START Records provided

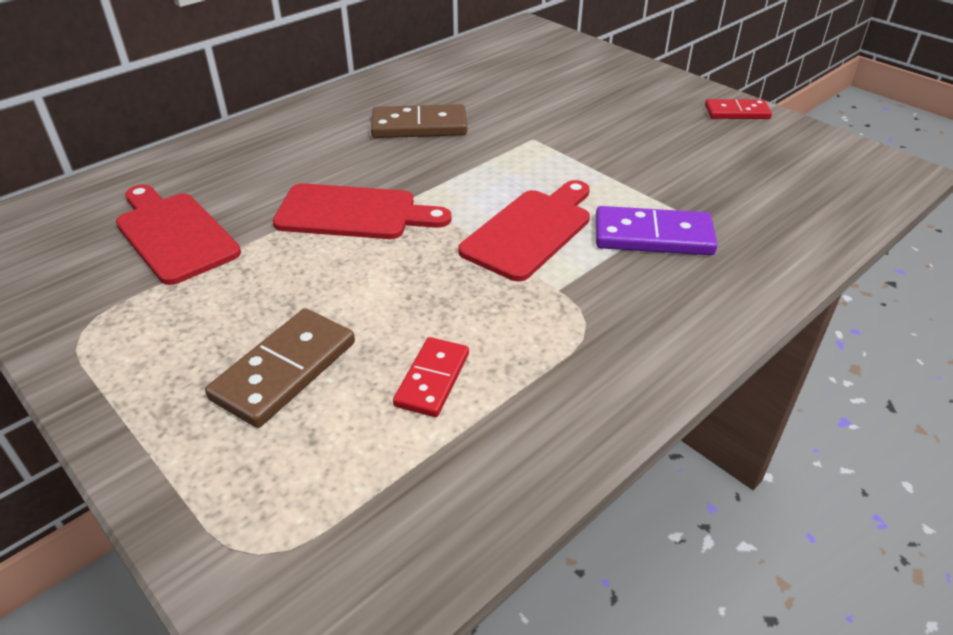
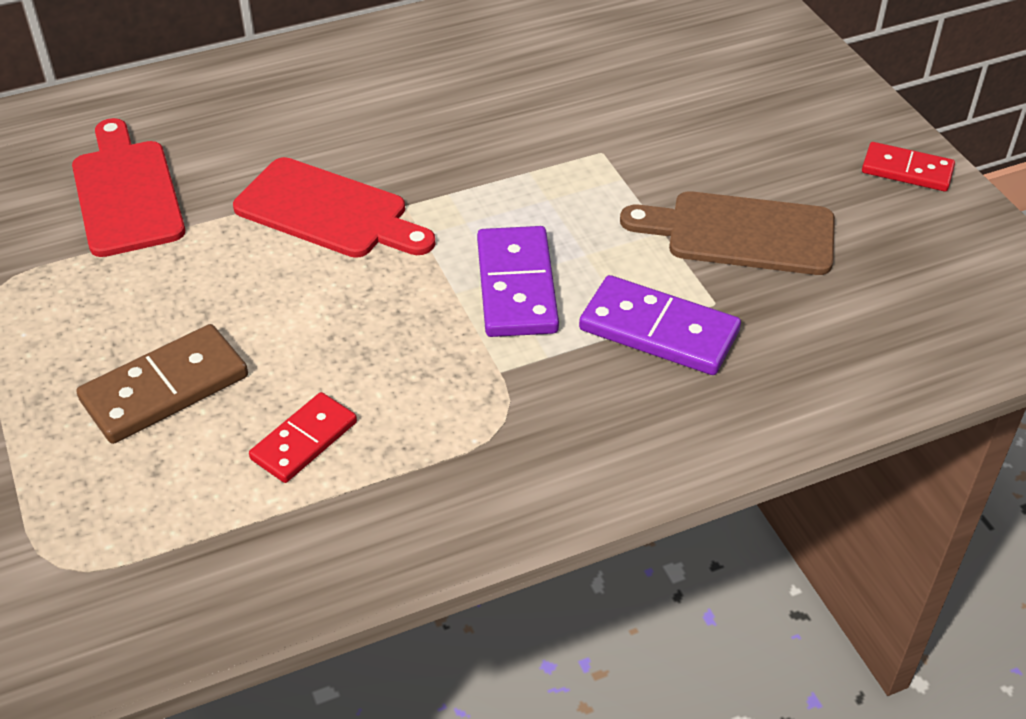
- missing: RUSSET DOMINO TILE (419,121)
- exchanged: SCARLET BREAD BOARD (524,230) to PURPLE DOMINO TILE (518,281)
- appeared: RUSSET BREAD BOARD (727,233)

END Records provided
START Records provided

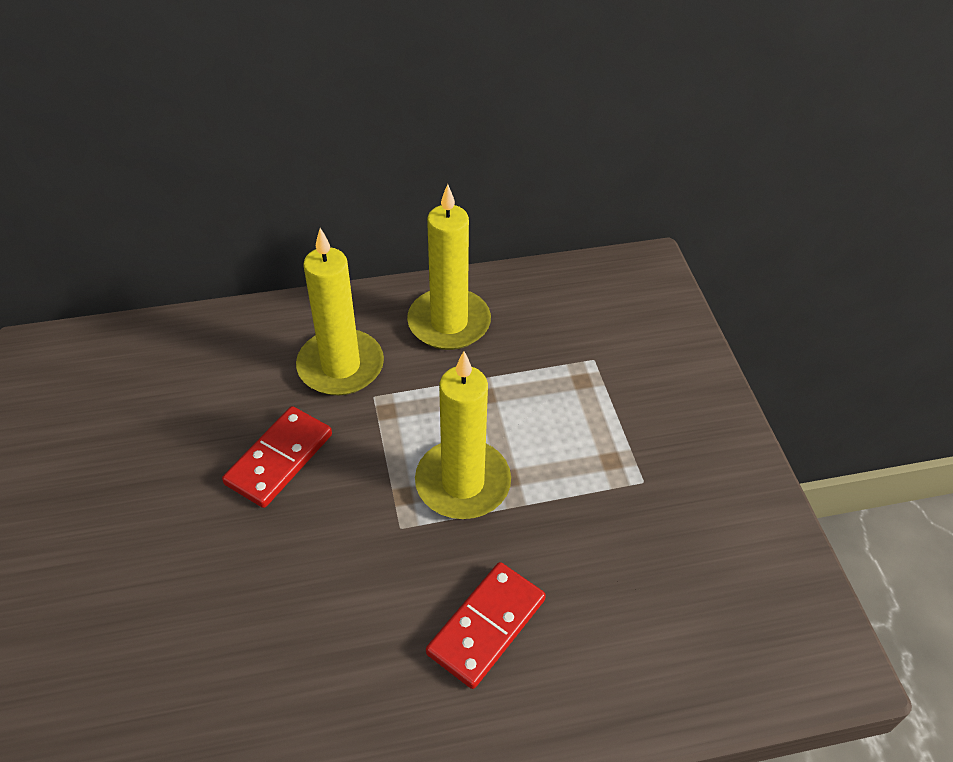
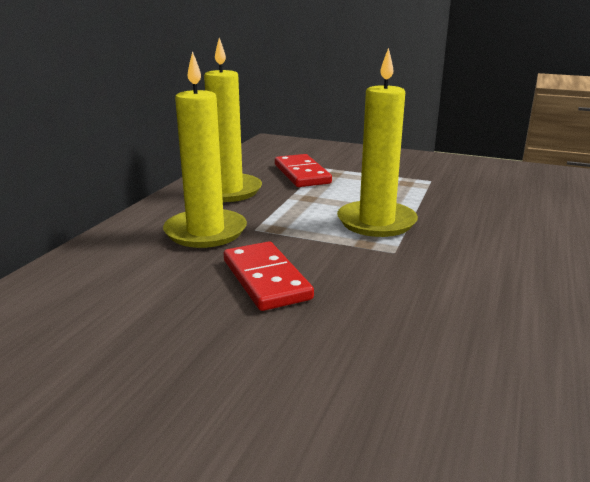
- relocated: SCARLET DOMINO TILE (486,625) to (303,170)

END Records provided

■ Problem ■
Where a line of the entries contains the word "DOMINO", count it, then state the total and nothing else.

■ Result for this exercise ■
3